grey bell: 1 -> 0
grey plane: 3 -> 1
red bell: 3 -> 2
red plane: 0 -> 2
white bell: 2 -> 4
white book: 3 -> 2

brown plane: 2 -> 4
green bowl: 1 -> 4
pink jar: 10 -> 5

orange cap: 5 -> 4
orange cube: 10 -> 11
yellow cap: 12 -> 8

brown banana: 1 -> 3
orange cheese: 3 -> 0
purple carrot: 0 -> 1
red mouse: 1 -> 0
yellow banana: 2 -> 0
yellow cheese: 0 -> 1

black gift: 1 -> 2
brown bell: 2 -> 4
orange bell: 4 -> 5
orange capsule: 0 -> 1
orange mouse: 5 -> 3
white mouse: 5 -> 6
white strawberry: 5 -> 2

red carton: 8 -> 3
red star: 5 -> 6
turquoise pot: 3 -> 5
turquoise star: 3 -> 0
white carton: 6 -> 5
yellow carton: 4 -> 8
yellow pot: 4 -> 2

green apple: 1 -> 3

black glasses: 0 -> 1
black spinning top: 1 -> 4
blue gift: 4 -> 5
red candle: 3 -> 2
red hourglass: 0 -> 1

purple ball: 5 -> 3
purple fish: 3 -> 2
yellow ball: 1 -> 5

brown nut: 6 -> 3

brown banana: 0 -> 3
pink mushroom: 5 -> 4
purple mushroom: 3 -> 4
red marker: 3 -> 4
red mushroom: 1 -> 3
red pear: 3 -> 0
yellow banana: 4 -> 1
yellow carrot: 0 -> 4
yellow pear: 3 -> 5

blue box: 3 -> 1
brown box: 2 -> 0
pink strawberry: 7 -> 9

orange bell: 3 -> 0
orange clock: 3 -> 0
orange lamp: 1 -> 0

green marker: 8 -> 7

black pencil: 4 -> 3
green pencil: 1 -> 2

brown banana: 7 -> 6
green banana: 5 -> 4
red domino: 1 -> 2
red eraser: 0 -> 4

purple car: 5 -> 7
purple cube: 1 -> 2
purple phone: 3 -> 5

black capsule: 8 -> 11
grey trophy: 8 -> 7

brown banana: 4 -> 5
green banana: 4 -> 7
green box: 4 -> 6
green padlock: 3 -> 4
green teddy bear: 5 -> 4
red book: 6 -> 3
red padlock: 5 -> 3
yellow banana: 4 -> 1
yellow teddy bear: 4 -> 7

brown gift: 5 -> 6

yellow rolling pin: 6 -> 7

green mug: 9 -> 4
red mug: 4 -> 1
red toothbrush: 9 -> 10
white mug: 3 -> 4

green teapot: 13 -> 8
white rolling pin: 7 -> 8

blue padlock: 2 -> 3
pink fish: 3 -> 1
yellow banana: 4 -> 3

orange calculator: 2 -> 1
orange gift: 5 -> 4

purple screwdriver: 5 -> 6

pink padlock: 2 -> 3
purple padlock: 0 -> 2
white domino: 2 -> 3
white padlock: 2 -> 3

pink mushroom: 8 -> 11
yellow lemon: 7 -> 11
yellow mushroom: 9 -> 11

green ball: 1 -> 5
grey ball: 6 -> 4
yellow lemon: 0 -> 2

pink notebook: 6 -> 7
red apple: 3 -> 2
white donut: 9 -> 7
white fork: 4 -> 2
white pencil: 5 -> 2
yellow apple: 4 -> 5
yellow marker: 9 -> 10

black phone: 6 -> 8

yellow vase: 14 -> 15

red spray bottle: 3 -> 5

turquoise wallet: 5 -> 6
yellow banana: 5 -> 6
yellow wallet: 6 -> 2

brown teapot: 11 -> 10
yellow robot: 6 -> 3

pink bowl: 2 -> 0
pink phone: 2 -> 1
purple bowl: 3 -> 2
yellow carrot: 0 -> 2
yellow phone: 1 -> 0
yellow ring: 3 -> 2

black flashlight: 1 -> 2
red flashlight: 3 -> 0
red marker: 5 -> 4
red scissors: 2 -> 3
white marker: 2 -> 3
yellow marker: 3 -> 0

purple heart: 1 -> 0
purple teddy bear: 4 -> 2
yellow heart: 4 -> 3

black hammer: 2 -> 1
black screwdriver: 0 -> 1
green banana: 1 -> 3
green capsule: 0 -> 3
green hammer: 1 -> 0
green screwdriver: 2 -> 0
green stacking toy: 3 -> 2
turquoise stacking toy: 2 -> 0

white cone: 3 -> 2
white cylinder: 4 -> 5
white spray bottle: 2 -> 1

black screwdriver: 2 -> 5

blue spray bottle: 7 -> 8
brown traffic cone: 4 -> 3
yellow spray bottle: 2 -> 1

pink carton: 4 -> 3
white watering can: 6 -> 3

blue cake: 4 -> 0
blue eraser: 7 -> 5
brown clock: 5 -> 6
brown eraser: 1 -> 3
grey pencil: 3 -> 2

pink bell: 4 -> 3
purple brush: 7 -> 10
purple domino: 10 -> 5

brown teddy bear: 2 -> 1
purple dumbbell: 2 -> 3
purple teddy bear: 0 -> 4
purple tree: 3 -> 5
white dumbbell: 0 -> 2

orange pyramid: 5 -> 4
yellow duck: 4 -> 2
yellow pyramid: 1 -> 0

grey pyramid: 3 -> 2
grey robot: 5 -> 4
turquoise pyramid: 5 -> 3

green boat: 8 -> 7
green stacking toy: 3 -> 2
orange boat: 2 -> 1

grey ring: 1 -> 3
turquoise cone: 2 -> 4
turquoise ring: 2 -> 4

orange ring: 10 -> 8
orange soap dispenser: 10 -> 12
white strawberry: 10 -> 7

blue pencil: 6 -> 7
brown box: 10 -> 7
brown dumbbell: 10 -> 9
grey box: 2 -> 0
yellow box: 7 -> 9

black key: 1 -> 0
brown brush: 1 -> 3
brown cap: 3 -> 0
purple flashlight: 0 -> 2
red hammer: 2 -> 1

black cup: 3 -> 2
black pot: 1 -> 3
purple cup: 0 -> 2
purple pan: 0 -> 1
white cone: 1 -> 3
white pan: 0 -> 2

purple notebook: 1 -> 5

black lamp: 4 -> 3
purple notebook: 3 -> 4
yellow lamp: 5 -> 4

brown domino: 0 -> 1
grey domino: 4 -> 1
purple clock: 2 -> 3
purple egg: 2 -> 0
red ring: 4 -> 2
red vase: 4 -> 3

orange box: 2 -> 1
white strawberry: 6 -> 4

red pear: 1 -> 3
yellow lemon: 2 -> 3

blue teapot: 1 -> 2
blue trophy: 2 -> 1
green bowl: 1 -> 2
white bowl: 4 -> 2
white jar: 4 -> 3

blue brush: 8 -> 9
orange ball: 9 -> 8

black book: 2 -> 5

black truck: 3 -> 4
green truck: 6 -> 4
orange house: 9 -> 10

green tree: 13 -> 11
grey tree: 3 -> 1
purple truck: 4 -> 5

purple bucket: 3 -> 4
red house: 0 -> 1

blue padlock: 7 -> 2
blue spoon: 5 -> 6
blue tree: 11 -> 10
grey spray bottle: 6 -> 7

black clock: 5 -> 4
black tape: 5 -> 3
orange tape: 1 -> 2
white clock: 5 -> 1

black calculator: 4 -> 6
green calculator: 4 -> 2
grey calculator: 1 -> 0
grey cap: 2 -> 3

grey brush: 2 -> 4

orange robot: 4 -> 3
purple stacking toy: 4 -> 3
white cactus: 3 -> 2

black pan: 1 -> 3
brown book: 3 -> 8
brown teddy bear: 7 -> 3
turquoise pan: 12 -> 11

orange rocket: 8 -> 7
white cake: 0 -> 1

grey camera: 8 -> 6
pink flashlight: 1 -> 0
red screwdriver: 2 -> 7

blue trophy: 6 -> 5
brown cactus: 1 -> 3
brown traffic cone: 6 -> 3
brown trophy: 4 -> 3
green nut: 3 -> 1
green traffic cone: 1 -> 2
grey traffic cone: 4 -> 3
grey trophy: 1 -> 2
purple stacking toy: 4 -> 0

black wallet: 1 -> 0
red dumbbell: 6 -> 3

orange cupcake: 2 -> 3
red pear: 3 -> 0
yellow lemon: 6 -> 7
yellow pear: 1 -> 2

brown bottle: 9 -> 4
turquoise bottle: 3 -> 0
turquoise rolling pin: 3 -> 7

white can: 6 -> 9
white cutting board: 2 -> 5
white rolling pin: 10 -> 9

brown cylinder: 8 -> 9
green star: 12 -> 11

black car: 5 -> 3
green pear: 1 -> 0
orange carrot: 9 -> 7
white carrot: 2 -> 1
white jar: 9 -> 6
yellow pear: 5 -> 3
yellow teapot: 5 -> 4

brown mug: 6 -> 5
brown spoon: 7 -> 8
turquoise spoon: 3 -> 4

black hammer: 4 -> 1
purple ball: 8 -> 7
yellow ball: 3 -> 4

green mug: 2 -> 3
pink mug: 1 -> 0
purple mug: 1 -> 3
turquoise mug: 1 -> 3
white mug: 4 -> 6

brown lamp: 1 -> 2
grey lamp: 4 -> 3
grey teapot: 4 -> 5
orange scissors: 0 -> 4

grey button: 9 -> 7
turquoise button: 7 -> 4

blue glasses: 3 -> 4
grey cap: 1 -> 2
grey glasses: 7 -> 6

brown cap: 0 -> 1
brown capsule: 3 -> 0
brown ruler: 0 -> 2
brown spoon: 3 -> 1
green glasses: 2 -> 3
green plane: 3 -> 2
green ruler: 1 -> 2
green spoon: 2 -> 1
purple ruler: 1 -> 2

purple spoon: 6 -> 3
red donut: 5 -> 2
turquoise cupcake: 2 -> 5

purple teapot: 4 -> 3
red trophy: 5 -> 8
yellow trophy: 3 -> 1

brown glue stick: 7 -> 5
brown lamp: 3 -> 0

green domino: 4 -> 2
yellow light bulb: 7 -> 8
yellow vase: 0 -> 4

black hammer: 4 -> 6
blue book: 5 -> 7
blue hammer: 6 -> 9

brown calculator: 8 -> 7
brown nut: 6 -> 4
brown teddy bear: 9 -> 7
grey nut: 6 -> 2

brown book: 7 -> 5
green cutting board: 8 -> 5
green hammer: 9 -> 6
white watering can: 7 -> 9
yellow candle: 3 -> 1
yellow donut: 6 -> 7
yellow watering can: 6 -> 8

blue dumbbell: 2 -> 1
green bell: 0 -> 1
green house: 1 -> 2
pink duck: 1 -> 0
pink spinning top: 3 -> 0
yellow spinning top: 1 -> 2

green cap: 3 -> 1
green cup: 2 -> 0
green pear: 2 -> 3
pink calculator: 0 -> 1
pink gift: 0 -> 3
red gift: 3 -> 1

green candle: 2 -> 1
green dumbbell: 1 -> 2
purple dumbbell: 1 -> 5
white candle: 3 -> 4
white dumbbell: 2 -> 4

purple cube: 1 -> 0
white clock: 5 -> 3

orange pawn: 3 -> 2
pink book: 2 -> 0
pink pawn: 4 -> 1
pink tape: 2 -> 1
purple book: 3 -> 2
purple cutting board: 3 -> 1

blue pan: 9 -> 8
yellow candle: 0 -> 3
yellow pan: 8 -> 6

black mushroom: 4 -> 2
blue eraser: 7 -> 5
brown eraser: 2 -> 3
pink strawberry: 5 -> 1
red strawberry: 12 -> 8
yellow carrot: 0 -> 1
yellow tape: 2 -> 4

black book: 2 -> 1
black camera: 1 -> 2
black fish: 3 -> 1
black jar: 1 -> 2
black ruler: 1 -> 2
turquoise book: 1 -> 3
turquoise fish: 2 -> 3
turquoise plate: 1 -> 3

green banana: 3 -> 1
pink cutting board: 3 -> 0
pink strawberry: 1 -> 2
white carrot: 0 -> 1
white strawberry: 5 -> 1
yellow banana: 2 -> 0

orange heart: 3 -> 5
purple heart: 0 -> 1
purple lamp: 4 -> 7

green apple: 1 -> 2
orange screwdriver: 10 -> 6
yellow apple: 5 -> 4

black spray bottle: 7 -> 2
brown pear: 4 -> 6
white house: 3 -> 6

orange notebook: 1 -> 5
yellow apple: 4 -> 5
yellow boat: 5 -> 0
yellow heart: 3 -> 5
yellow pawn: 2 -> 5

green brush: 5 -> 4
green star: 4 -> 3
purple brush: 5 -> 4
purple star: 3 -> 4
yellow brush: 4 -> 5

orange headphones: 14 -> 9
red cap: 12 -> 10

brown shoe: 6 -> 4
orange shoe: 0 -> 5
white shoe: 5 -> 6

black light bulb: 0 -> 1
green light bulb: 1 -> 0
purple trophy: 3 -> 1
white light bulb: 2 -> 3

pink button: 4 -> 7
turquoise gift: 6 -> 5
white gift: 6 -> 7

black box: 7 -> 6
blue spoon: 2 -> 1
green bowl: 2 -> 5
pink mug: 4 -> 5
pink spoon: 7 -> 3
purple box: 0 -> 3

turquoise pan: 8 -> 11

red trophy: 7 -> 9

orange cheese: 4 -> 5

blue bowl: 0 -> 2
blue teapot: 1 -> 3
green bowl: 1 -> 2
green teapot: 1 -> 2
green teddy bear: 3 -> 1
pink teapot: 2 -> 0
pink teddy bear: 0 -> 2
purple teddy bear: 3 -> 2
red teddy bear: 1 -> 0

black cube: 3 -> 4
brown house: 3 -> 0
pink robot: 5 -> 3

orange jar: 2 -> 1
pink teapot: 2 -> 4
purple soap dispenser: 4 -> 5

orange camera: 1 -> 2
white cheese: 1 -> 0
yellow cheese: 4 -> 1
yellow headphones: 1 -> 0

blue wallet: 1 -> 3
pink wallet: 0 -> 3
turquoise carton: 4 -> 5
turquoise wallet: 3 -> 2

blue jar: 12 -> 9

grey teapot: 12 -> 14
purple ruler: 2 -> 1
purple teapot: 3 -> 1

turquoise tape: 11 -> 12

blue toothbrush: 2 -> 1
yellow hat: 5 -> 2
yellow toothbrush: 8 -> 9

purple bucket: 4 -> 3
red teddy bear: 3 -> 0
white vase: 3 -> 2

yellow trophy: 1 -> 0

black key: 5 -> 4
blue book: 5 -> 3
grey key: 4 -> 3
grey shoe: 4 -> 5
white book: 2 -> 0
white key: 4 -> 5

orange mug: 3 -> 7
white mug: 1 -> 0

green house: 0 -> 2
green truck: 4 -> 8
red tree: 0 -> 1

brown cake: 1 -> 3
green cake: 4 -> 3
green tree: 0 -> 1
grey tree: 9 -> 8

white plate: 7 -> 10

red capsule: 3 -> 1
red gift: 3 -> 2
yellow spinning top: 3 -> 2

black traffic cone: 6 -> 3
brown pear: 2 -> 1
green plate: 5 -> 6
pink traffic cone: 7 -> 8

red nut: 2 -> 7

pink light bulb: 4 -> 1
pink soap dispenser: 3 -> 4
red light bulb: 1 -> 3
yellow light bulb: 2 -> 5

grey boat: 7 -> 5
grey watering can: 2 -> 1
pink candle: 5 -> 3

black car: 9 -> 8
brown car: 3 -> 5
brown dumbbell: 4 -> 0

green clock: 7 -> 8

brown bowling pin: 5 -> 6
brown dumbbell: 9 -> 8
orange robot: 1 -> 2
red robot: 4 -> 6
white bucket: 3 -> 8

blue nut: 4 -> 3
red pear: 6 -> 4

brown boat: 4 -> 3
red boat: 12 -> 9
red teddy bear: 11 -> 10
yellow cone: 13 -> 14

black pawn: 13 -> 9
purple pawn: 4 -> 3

**EXERCISE AIM:** Above are the lines; repeat exactly the ones from the line containing "red pear: 1 -> 3" down to the line containing "white clock: 5 -> 1", both inclusive.

**TASK RESULT:**
red pear: 1 -> 3
yellow lemon: 2 -> 3

blue teapot: 1 -> 2
blue trophy: 2 -> 1
green bowl: 1 -> 2
white bowl: 4 -> 2
white jar: 4 -> 3

blue brush: 8 -> 9
orange ball: 9 -> 8

black book: 2 -> 5

black truck: 3 -> 4
green truck: 6 -> 4
orange house: 9 -> 10

green tree: 13 -> 11
grey tree: 3 -> 1
purple truck: 4 -> 5

purple bucket: 3 -> 4
red house: 0 -> 1

blue padlock: 7 -> 2
blue spoon: 5 -> 6
blue tree: 11 -> 10
grey spray bottle: 6 -> 7

black clock: 5 -> 4
black tape: 5 -> 3
orange tape: 1 -> 2
white clock: 5 -> 1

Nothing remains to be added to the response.